── SUPPLIED ENTRIES ──

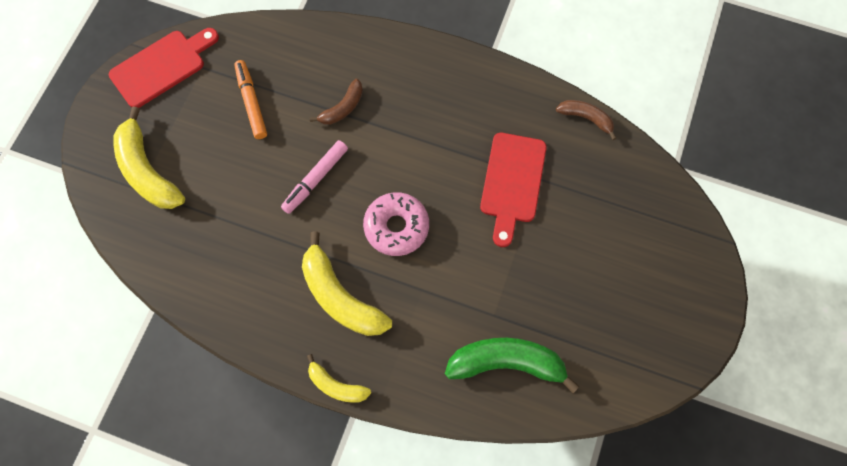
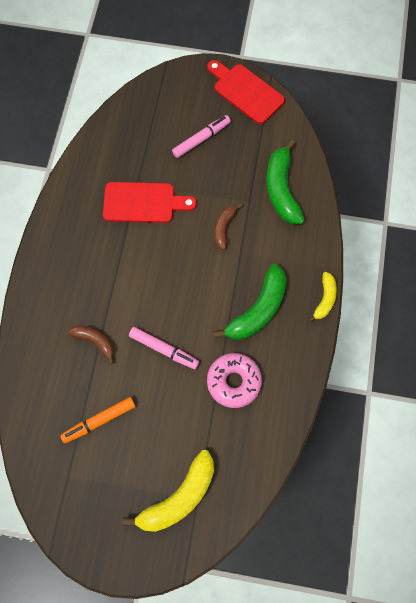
camera: 100 degrees left, 0 degrees up
(162, 67) = (71, 516): red cutting board -> red cutting board (246, 92)
(340, 296) = (258, 310): yellow banana -> green banana
(396, 227) = (194, 279): pink donut -> pink donut (234, 382)
(586, 118) = (81, 158): brown banana -> brown banana (224, 228)
(599, 269) = (201, 139): none -> pink marker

───

## WHAT YOU SHOULD DO
Repeat every entry above word for word, and include no pictures.

## ANSWER FOR THE TASK
camera: 100 degrees left, 0 degrees up
(162, 67) = (71, 516): red cutting board -> red cutting board (246, 92)
(340, 296) = (258, 310): yellow banana -> green banana
(396, 227) = (194, 279): pink donut -> pink donut (234, 382)
(586, 118) = (81, 158): brown banana -> brown banana (224, 228)
(599, 269) = (201, 139): none -> pink marker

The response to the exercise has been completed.